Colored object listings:
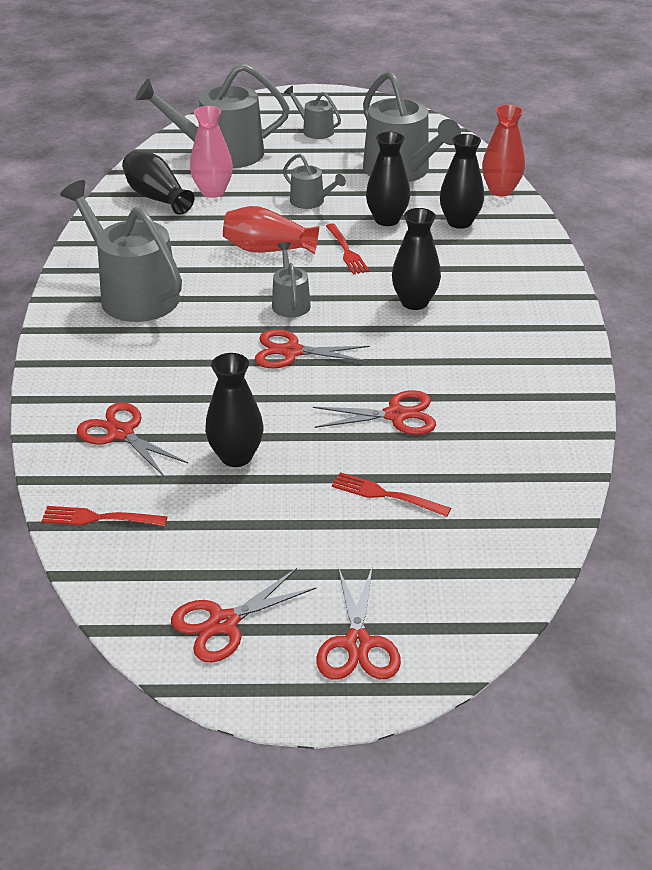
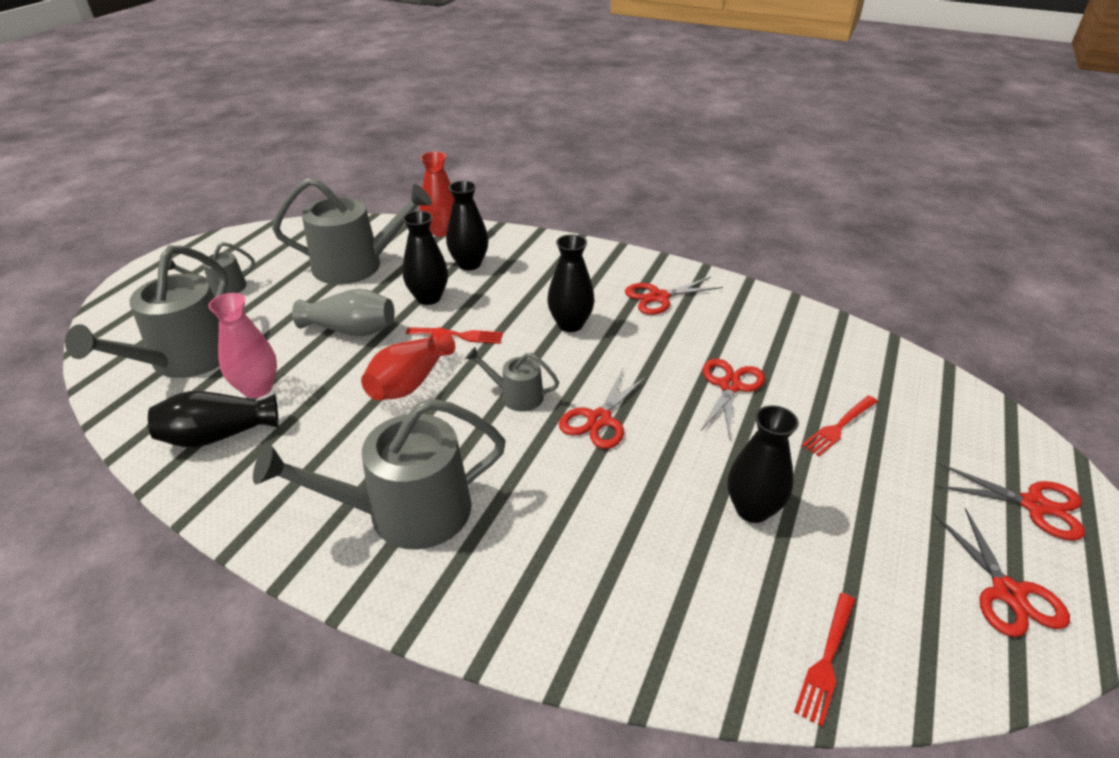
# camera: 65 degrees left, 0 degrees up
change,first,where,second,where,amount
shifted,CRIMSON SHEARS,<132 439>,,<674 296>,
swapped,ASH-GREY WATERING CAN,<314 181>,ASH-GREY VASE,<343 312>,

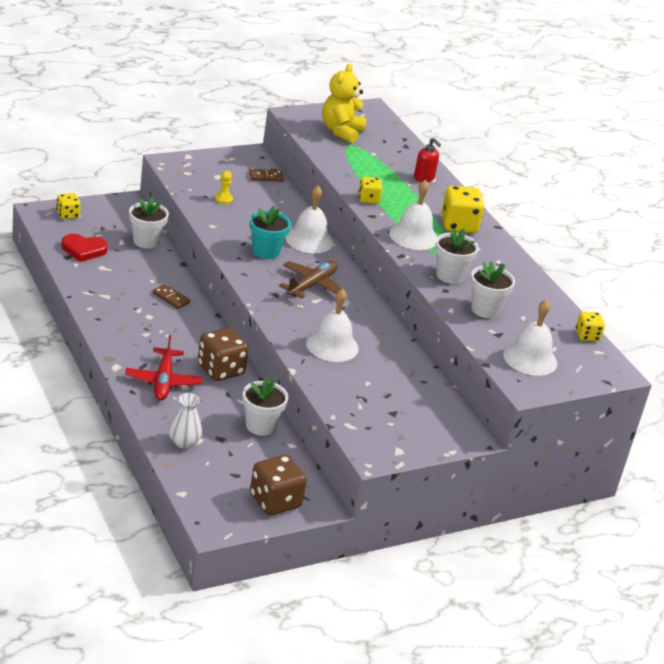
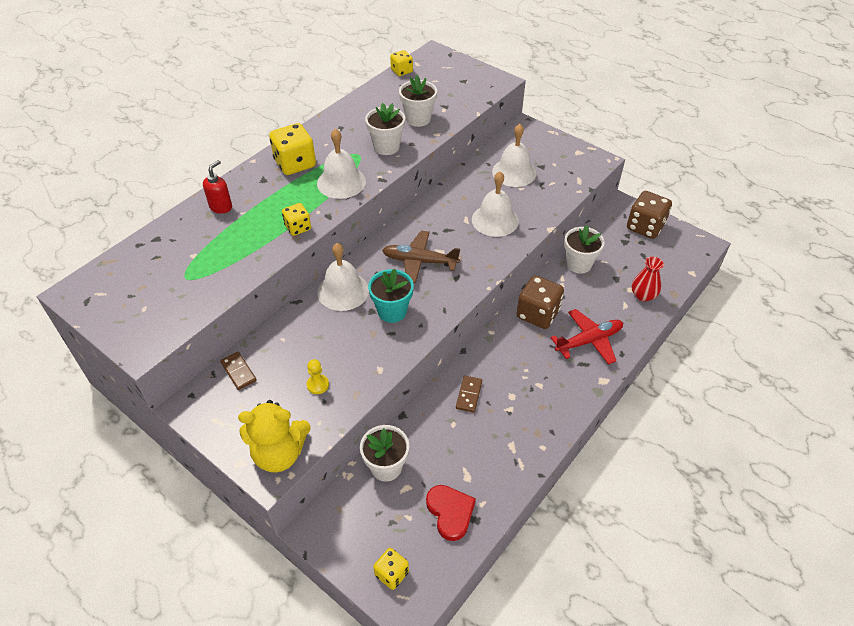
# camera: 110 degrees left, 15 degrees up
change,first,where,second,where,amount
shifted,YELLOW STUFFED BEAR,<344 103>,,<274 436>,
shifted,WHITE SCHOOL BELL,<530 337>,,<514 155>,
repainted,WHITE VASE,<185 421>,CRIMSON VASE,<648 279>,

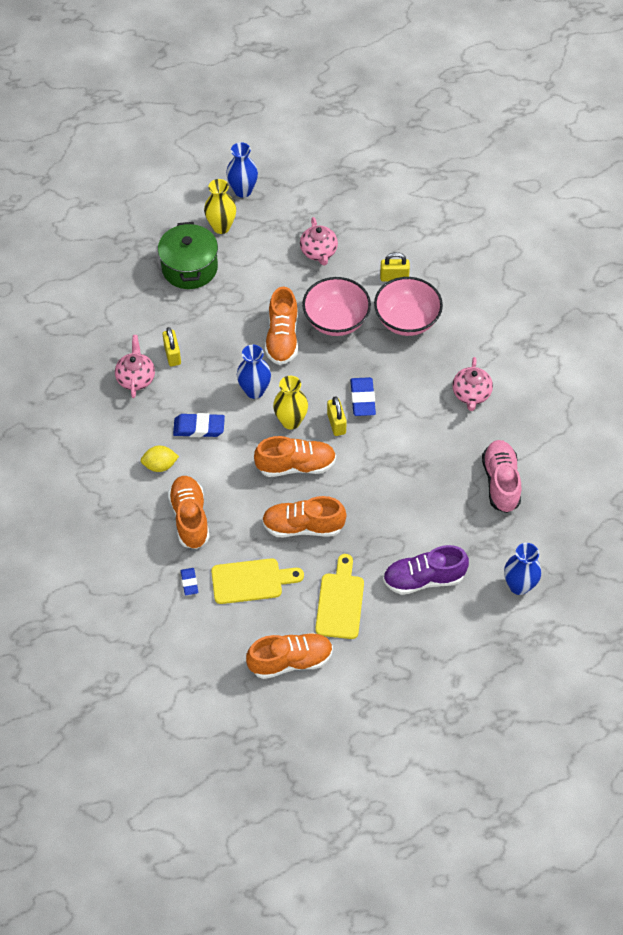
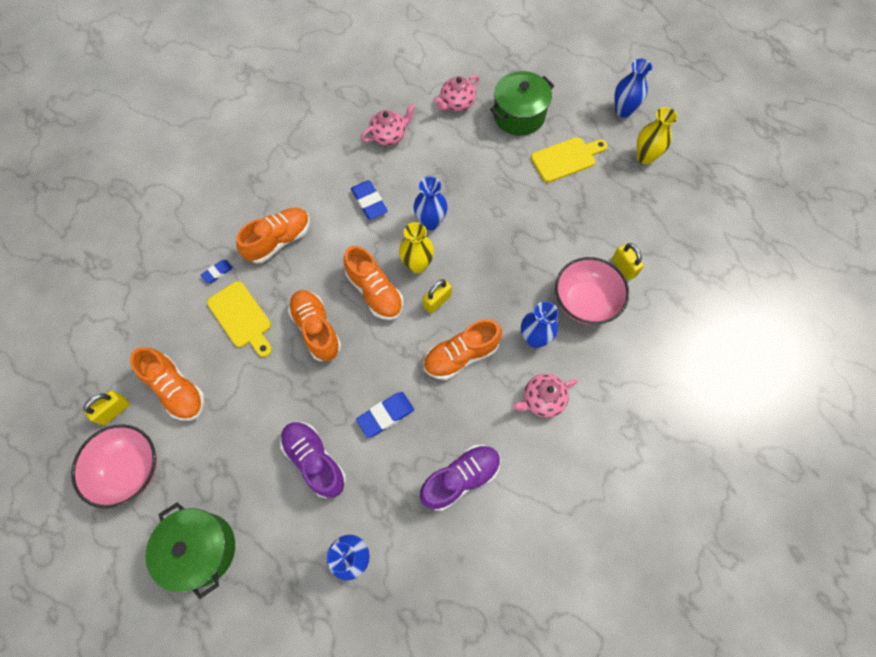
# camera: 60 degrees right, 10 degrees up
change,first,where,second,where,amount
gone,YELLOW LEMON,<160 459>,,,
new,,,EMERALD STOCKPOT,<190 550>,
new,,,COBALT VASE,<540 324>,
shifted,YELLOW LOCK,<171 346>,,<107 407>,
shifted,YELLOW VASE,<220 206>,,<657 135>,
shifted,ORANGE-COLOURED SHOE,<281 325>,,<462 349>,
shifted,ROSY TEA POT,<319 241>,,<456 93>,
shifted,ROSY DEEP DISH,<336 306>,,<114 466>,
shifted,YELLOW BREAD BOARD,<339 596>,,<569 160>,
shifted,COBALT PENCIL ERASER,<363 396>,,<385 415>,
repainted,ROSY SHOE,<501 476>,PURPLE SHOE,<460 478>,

> WHAT IS EXPECTED: The copy should hold exactly the lines from the line containing "shifted,CRIMSON SHEARS,<132 439>,,<674" through the end of the data, both ends included, and no pictures.

> SOLUTION TO THE EXERCISE:
shifted,CRIMSON SHEARS,<132 439>,,<674 296>,
swapped,ASH-GREY WATERING CAN,<314 181>,ASH-GREY VASE,<343 312>,

# camera: 110 degrees left, 15 degrees up
change,first,where,second,where,amount
shifted,YELLOW STUFFED BEAR,<344 103>,,<274 436>,
shifted,WHITE SCHOOL BELL,<530 337>,,<514 155>,
repainted,WHITE VASE,<185 421>,CRIMSON VASE,<648 279>,

# camera: 60 degrees right, 10 degrees up
change,first,where,second,where,amount
gone,YELLOW LEMON,<160 459>,,,
new,,,EMERALD STOCKPOT,<190 550>,
new,,,COBALT VASE,<540 324>,
shifted,YELLOW LOCK,<171 346>,,<107 407>,
shifted,YELLOW VASE,<220 206>,,<657 135>,
shifted,ORANGE-COLOURED SHOE,<281 325>,,<462 349>,
shifted,ROSY TEA POT,<319 241>,,<456 93>,
shifted,ROSY DEEP DISH,<336 306>,,<114 466>,
shifted,YELLOW BREAD BOARD,<339 596>,,<569 160>,
shifted,COBALT PENCIL ERASER,<363 396>,,<385 415>,
repainted,ROSY SHOE,<501 476>,PURPLE SHOE,<460 478>,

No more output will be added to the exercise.